(Beginning of LISTED ENTRIES)

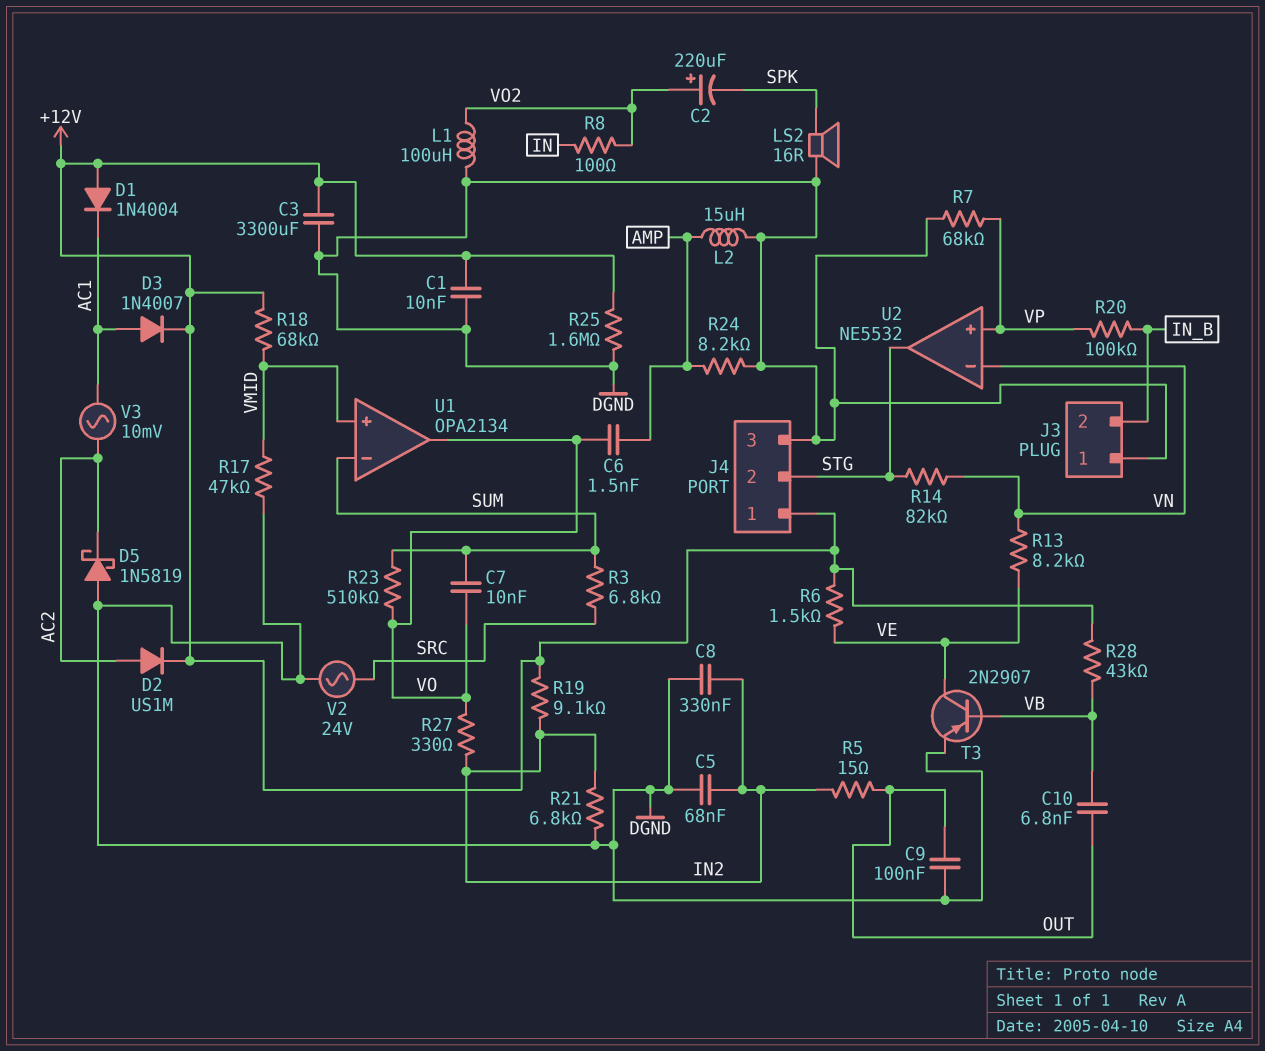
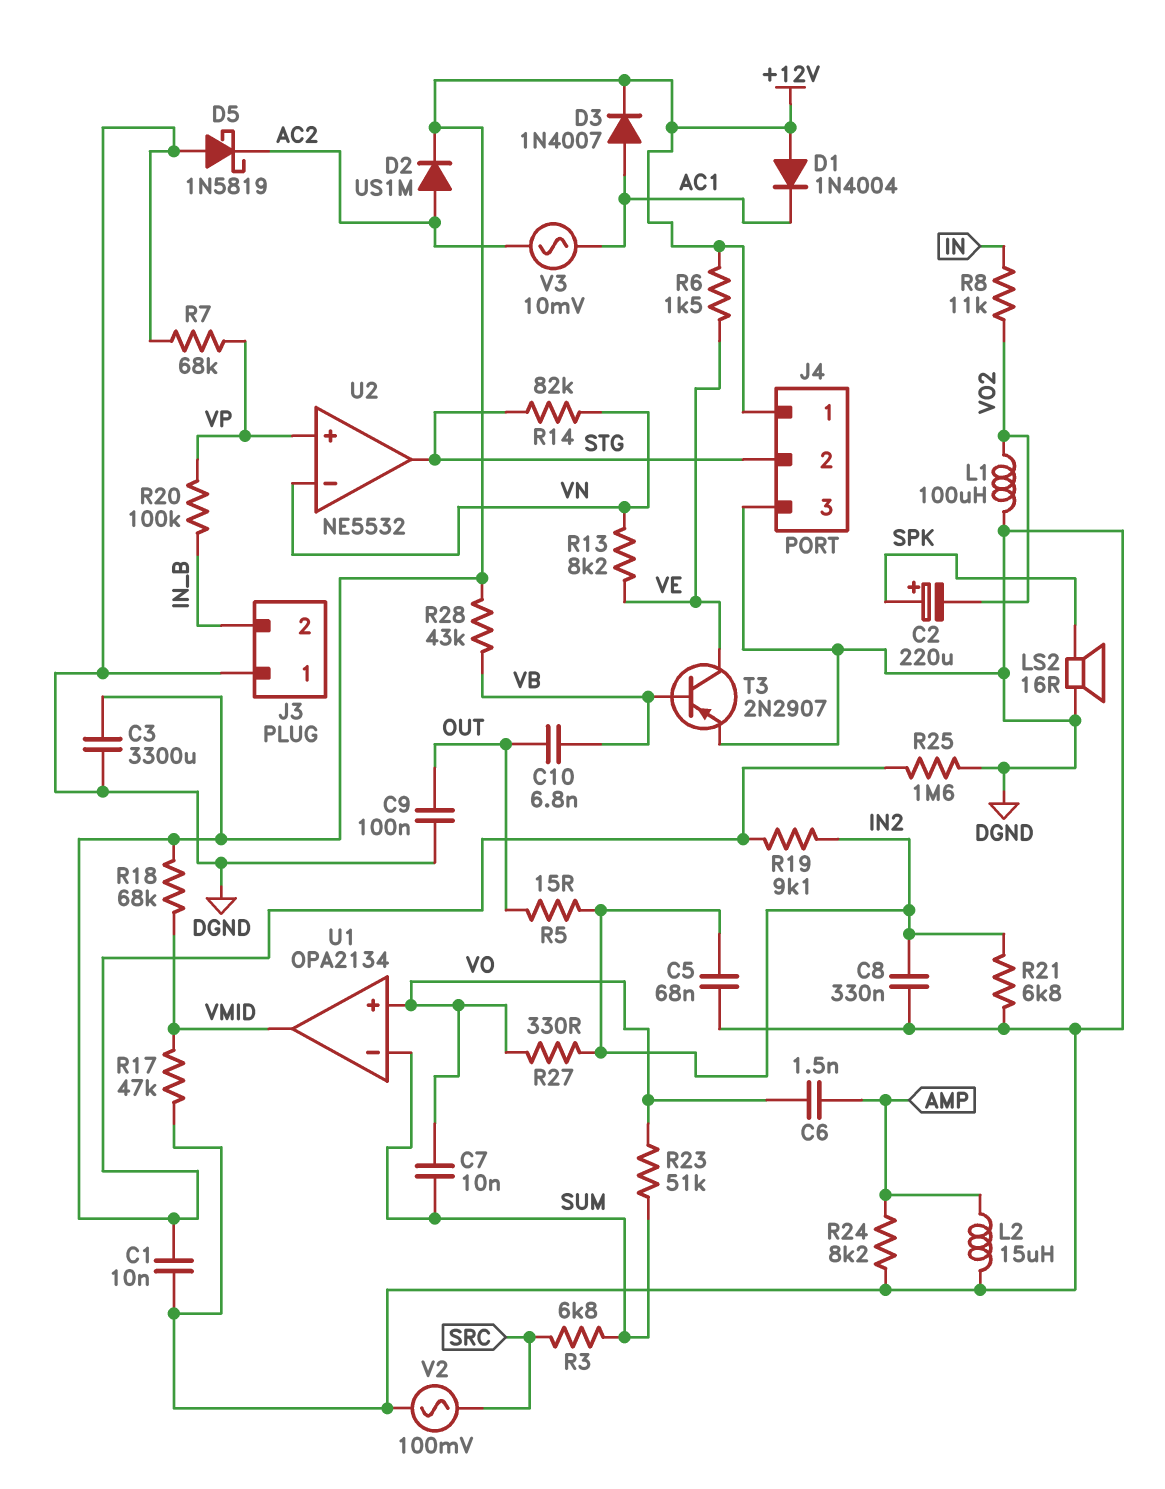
C2: 220uF (plus VO2, minus SPK) -> 220uF (plus SPK, minus VO2)
R8: 100 (IN, VO2) -> 11k (IN, VO2)
R23: 510k (SUM, VO) -> 51k (SUM, VO)
U1 pin in+: VMID -> VO
U1 pin out: VO -> VMID
V2: AC 24V (DGND, SRC) -> AC 100mV (DGND, SRC)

(End of LISTED ENTRIES)

> **WORK ORDER**: The range runs from the line with "U1 pin in+: VMID -> VO" to the last line of the entries above, both included. Restate it word for word.

> **WRITTEN RESPONSE**:
U1 pin in+: VMID -> VO
U1 pin out: VO -> VMID
V2: AC 24V (DGND, SRC) -> AC 100mV (DGND, SRC)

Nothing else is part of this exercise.